Task description: Find and copy each line of the data that includes "rectangle".

The data:
────────────────────
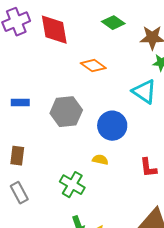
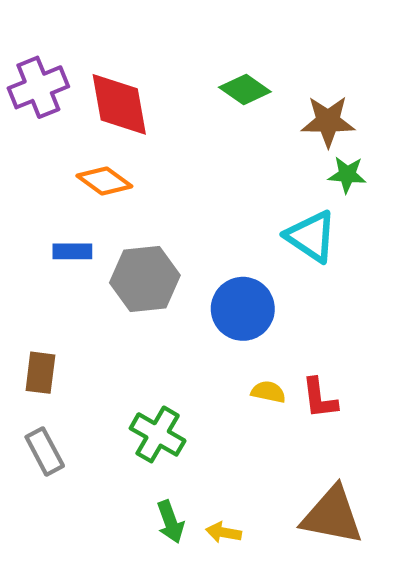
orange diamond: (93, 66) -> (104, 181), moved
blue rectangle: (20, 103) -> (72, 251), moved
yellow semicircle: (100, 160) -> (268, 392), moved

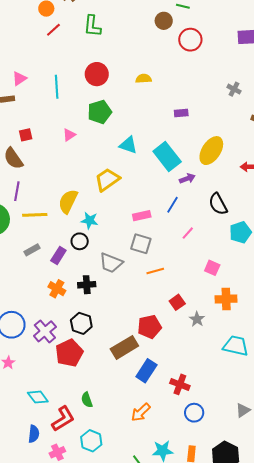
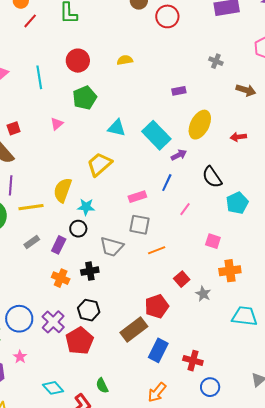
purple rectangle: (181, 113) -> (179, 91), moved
────────────────────
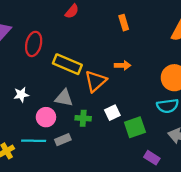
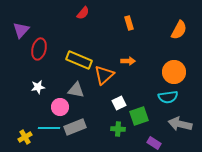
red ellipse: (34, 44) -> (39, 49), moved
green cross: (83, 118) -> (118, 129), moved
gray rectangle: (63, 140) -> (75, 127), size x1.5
────────────────────
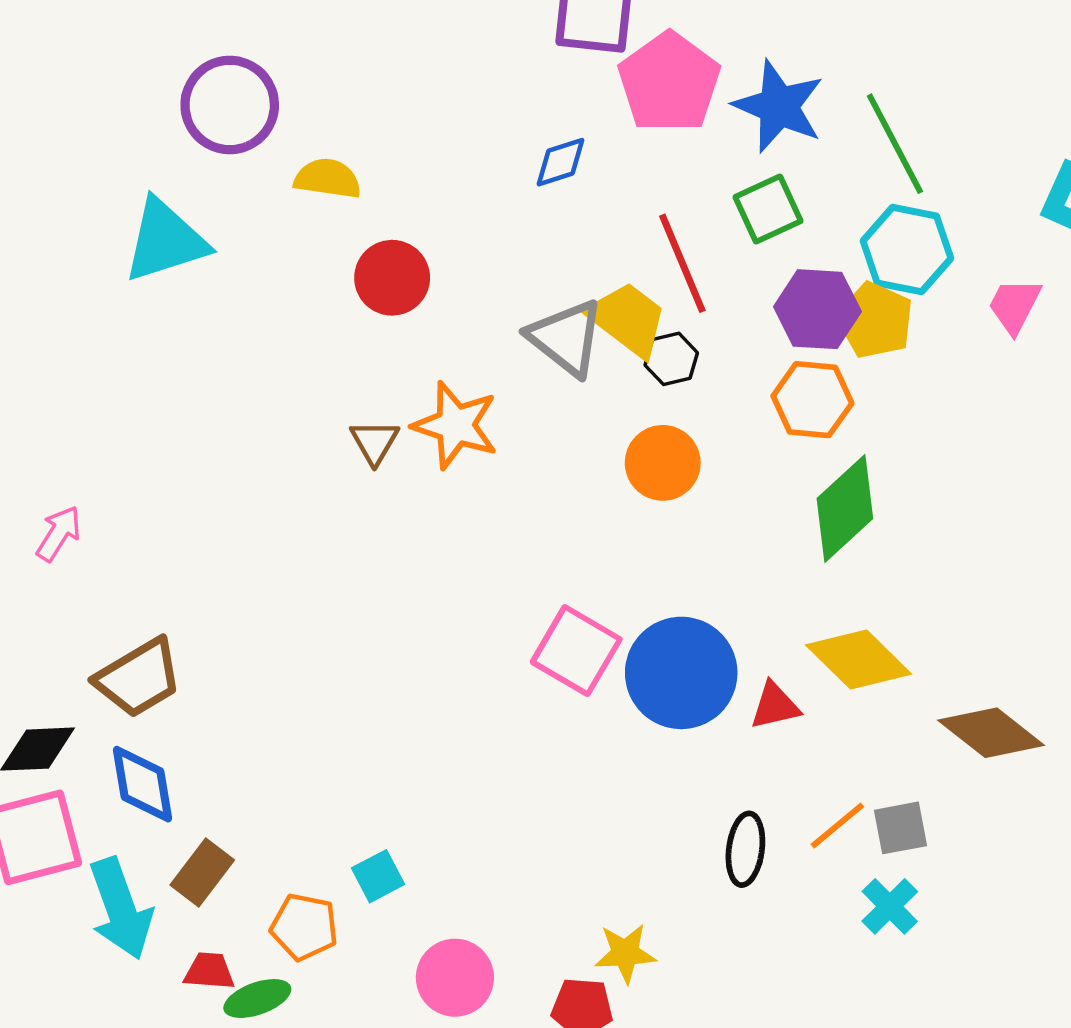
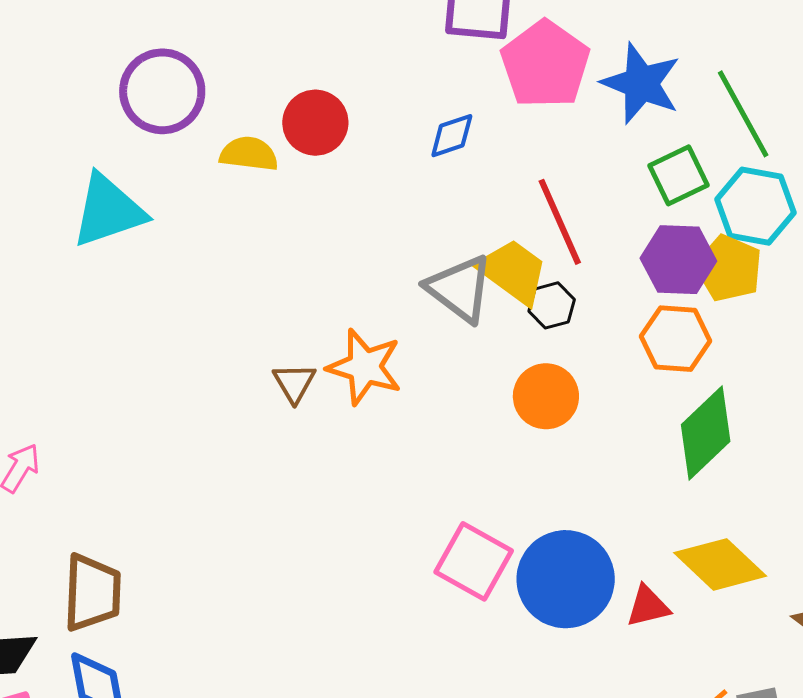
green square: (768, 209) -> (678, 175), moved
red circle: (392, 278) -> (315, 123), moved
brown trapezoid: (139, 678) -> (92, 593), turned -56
────────────────────
Response to the task:
blue rectangle: (20, 103) -> (72, 251), moved
purple rectangle: (181, 113) -> (179, 91), moved
gray rectangle: (63, 140) -> (75, 127), size x1.5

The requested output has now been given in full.